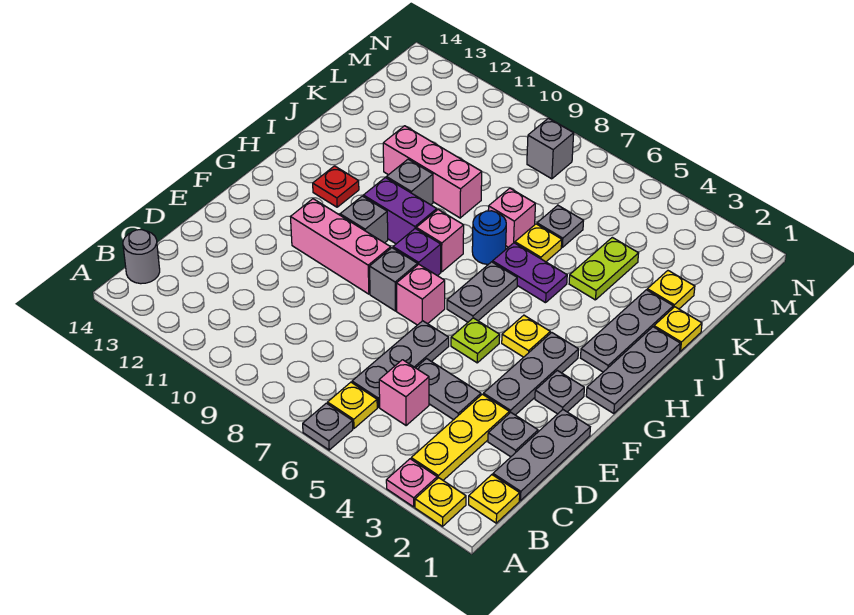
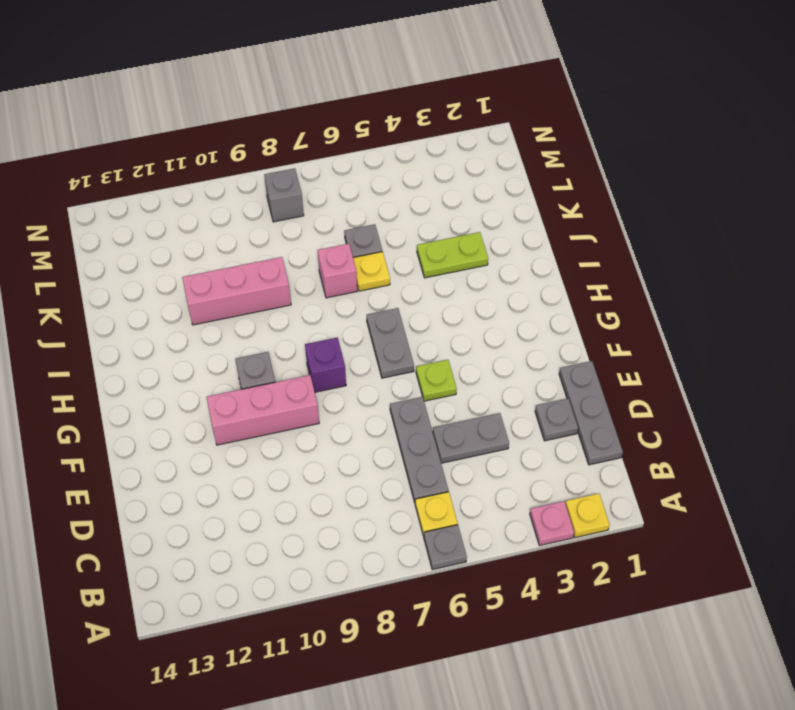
lime plate J3:J4 level 1 -> lime plate J4:K4 level 1
none -> yellow plate B1 level 1
none -> yellow plate B3:D3 level 1
none -> grey round brick B14 level 1
none -> pink brick C5 level 1

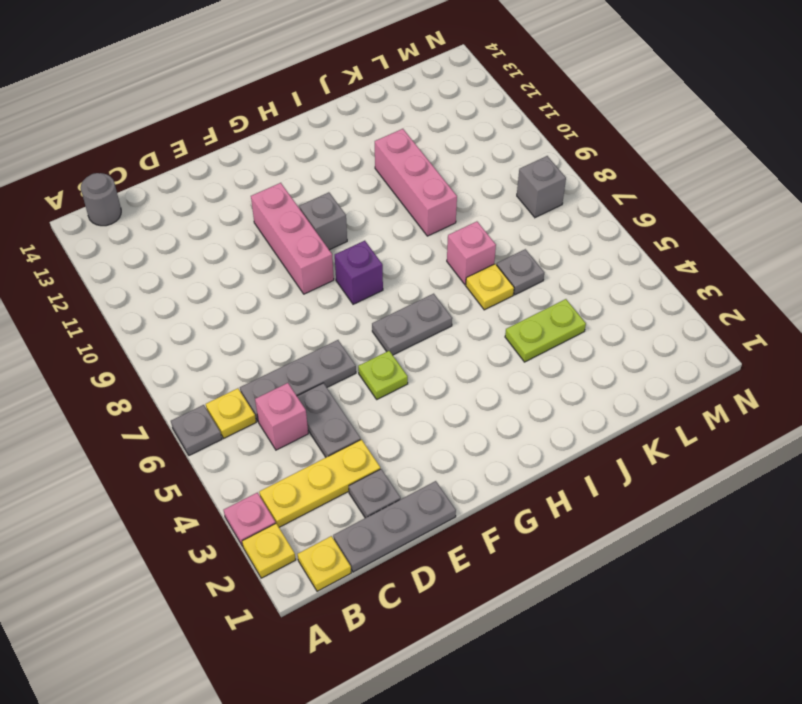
none -> grey plate E3:G3 level 1
none -> grey plate F2 level 1
none -> pink brick F7 level 1
none -> grey brick F8 level 1

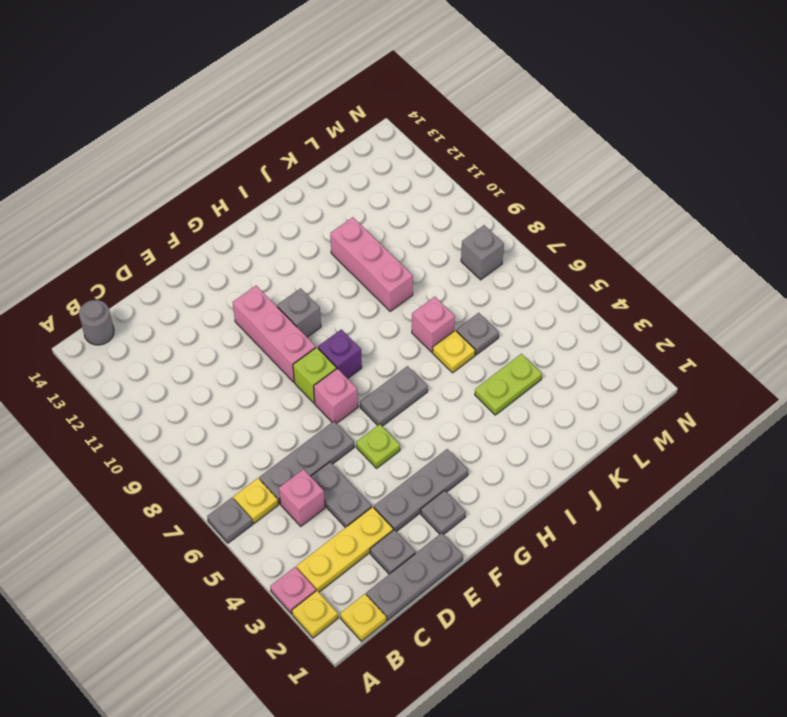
lime brick F8 level 1 -> grey brick F8 level 1
none -> grey plate G1:I1 level 1
none -> yellow plate G4 level 1
none -> grey plate H2:J2 level 1
none -> pink brick H8 level 1

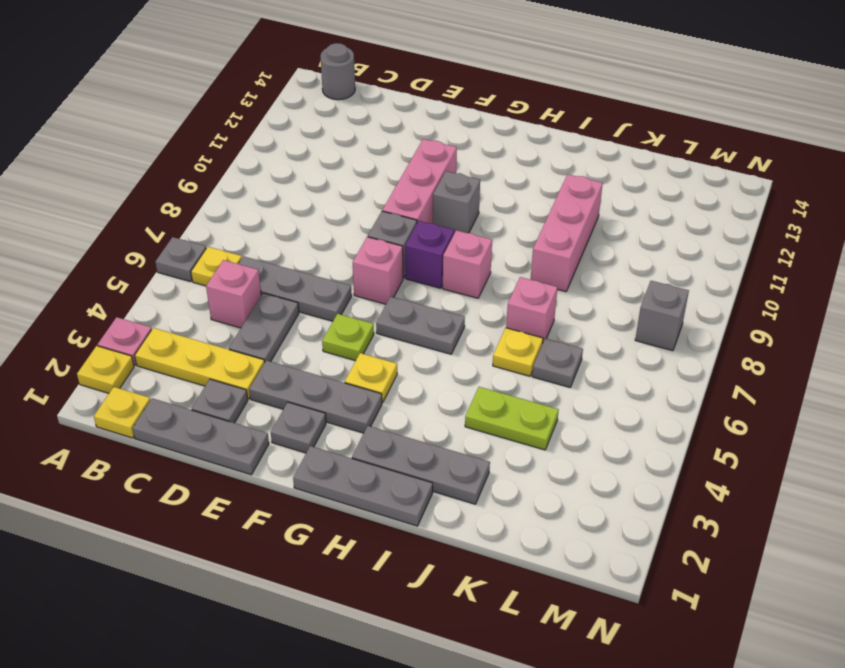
none -> purple brick H9:H10 level 1
none -> red plate H12 level 1
none -> purple plate I5:I6 level 1
none -> blue round brick I7 level 1

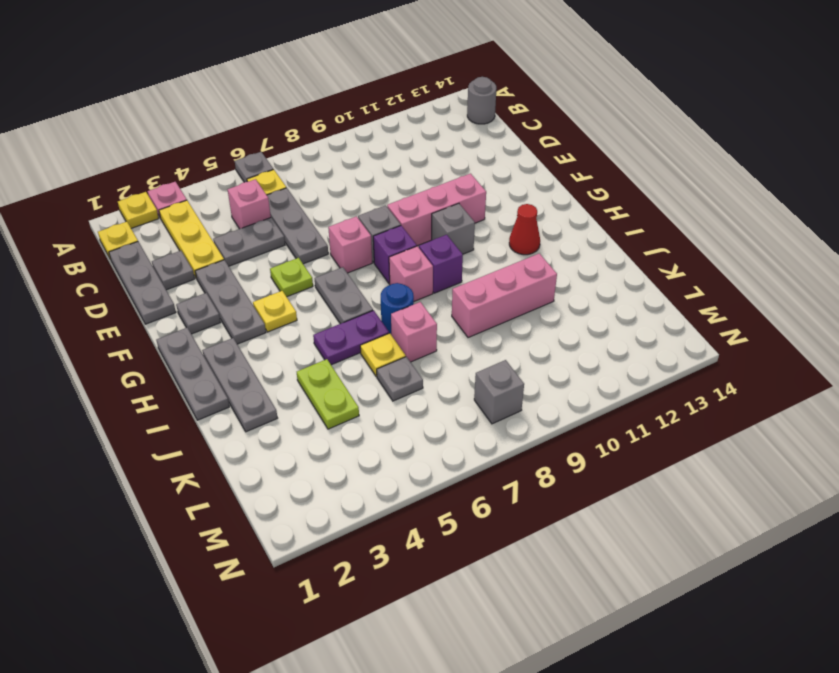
purple brick H9 level 1 -> purple brick H9:H10 level 1
red cone H12 level 1 -> red plate H12 level 1
none -> grey brick I10 level 1
none -> yellow plate J1 level 1
none -> yellow plate K2 level 1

• [Problem details]
Find the word "lime" in the entries, and copy every line it shows up in.

• [Answer space]
lime plate J3:J4 level 1 -> lime plate J4:K4 level 1
lime brick F8 level 1 -> grey brick F8 level 1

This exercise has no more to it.